=== Supplied records ===
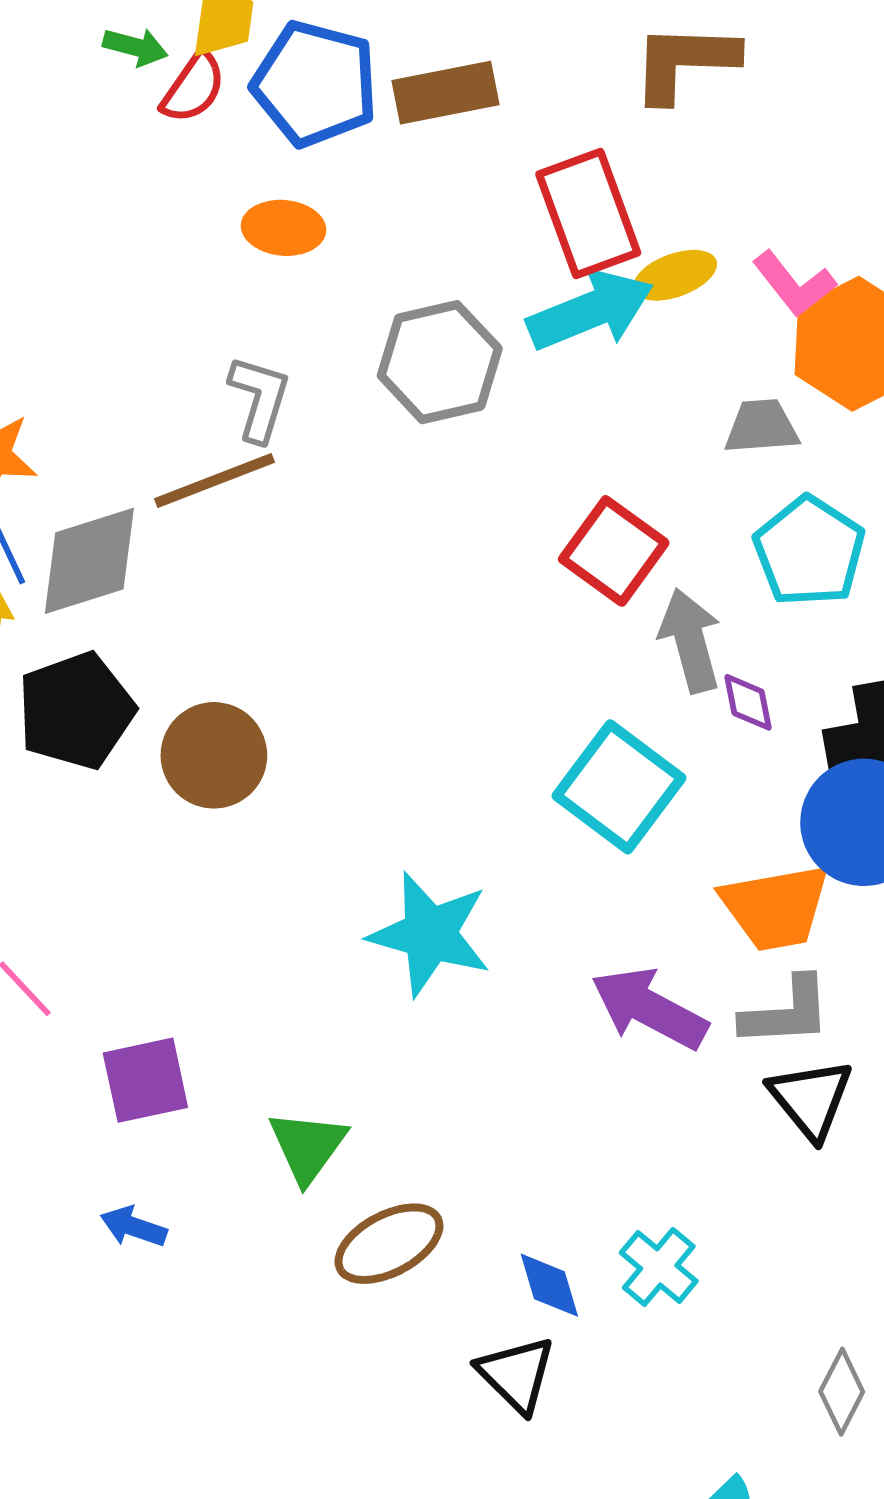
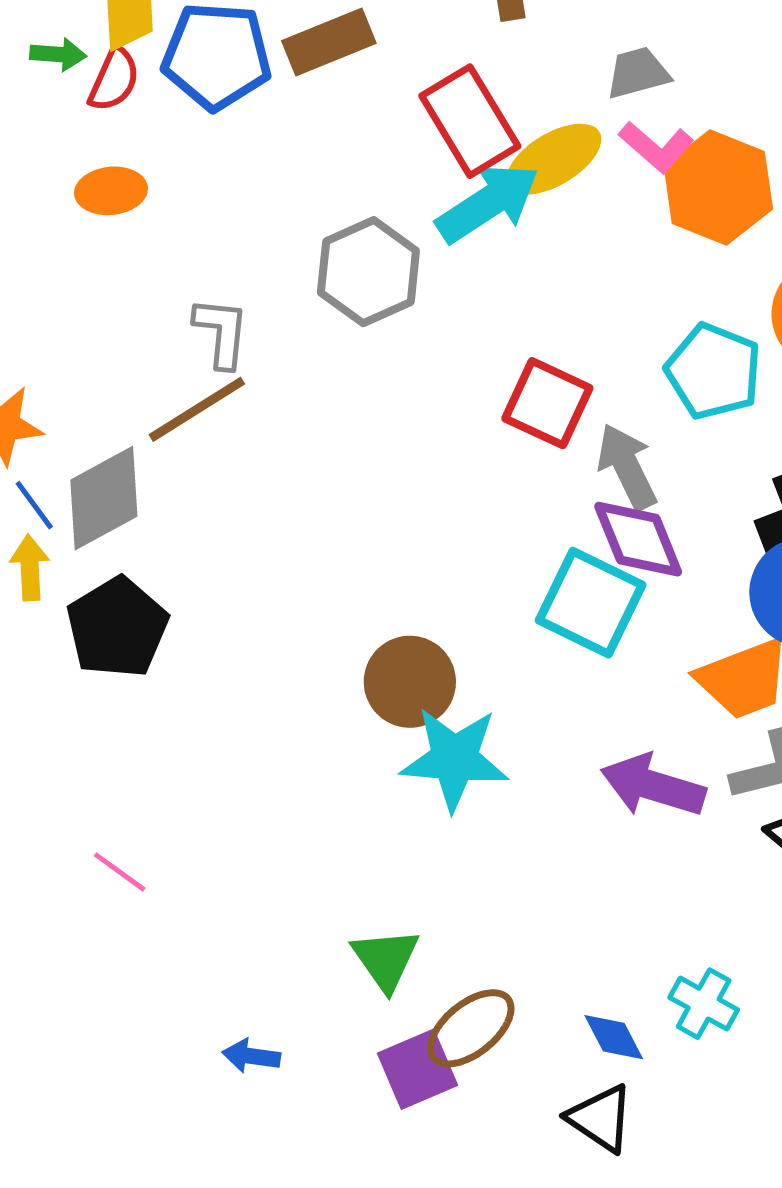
orange ellipse: (284, 228) -> (111, 191), moved
yellow ellipse: (675, 275) -> (554, 159), size x1.4
gray trapezoid: (762, 427) -> (638, 73), moved
purple diamond: (748, 702) -> (638, 539), moved, size x1.8
brown circle: (214, 755) -> (410, 682), moved
purple square: (145, 1080) -> (418, 1069), moved

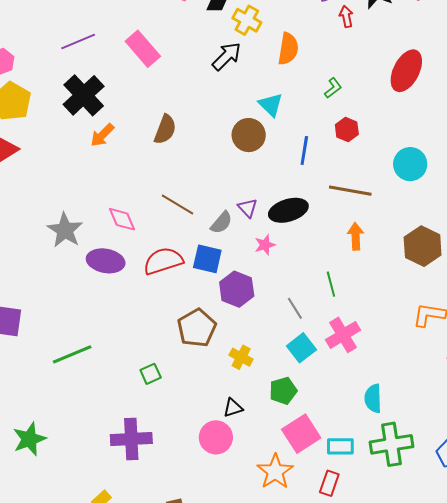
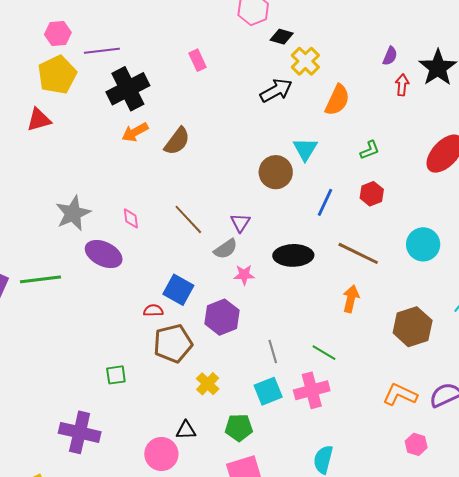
purple line: (78, 42) -> (102, 51), moved
pink rectangle: (143, 49) -> (198, 60), size x0.6
brown semicircle: (165, 129) -> (177, 141), moved
purple triangle: (248, 208) -> (240, 223), moved
pink diamond: (122, 219) -> (131, 218), size x0.7
pink star: (265, 245) -> (244, 275), moved
blue square: (207, 259) -> (178, 290), moved
red semicircle: (163, 261) -> (153, 310), moved, size x0.5
green line: (331, 284) -> (324, 353), moved, turned -60
green line: (72, 354) -> (40, 279), moved

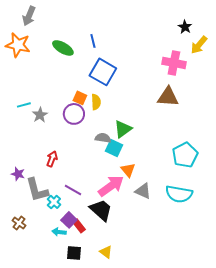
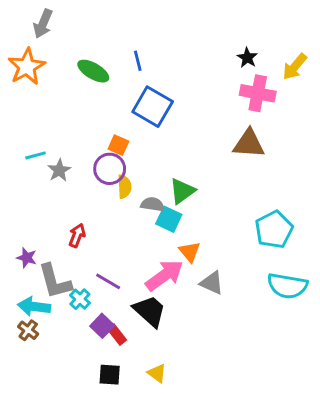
black star: (185, 27) -> (247, 58), moved
orange star: (18, 45) -> (27, 67), turned 30
yellow semicircle: (96, 102) -> (124, 187), moved
cyan semicircle: (179, 194) -> (287, 286), moved
cyan arrow: (59, 232) -> (34, 307), moved, size x1.5

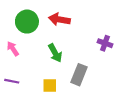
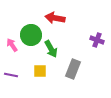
green circle: (27, 22) -> (31, 35), moved
yellow square: (50, 86) -> (40, 71), moved

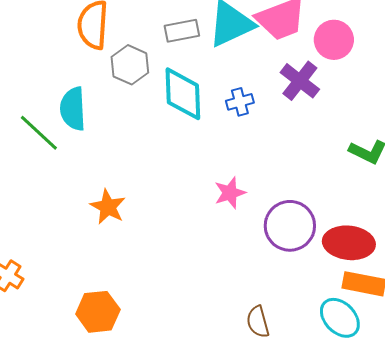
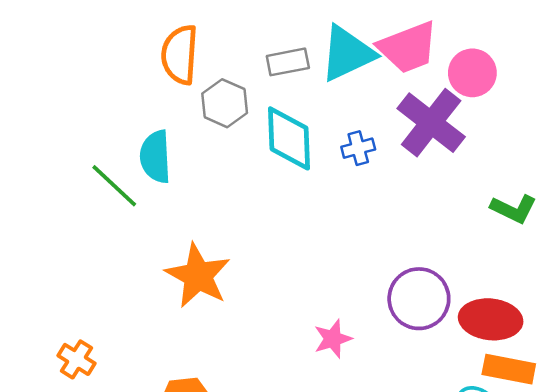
purple cross: (300, 81) -> (431, 123), size x1.4
pink star: (230, 193) -> (333, 339), moved
orange star: (108, 207) -> (198, 276), size x1.5

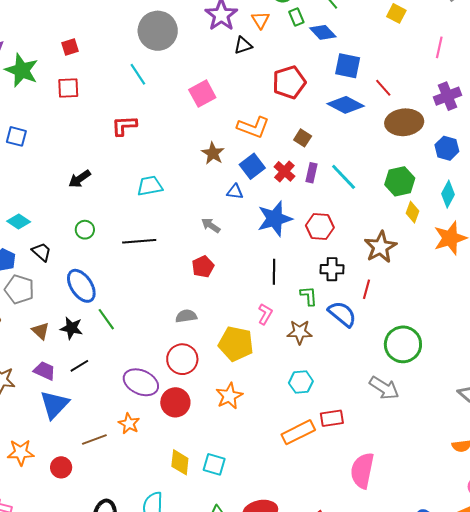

=== Problem statement ===
Count every line above that includes the string "cyan", and answer with the count only.

=== Answer box ===
2